PROVIDED RECORDS section start
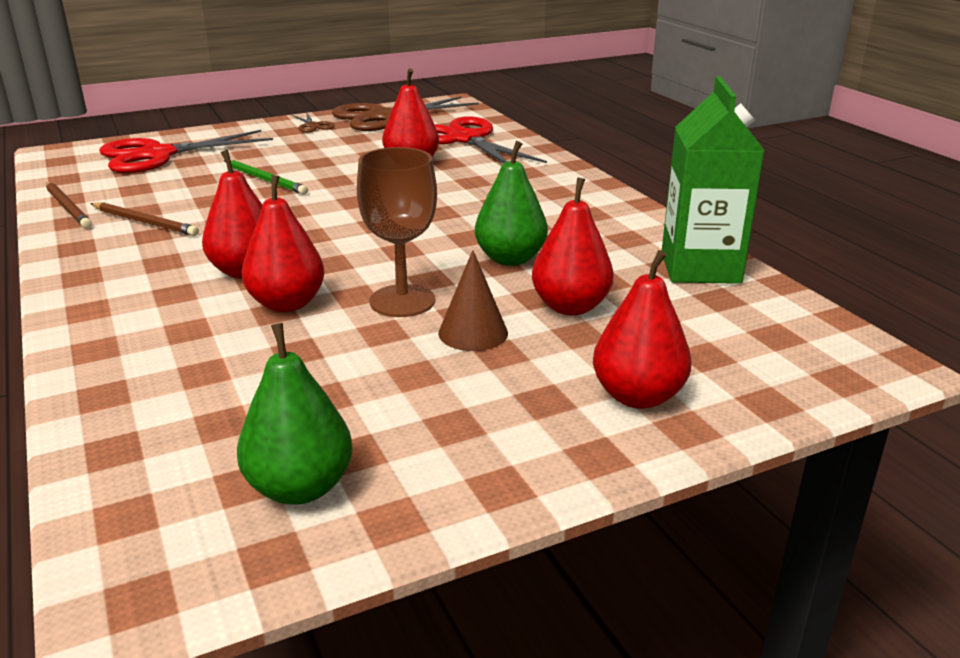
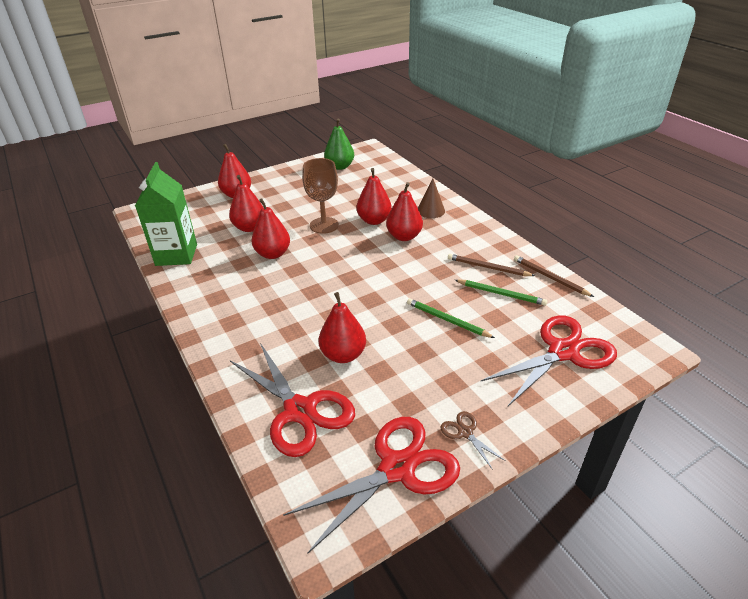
camera: 175 degrees right, 10 degrees up
brown scissors [332,97,479,131] -> red scissors [283,417,460,554]
brown cone [438,250,508,351] -> brown cone moved to [418,178,445,218]
green pear [475,141,548,266] -> red pear [251,199,290,259]
none -> green pencil [455,280,547,306]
PROVIDED RECORDS section end
TASK REQUIREMENTS = Output the data above exactly, excluding images.

RESULT OF THIS EXERCISE =
camera: 175 degrees right, 10 degrees up
brown scissors [332,97,479,131] -> red scissors [283,417,460,554]
brown cone [438,250,508,351] -> brown cone moved to [418,178,445,218]
green pear [475,141,548,266] -> red pear [251,199,290,259]
none -> green pencil [455,280,547,306]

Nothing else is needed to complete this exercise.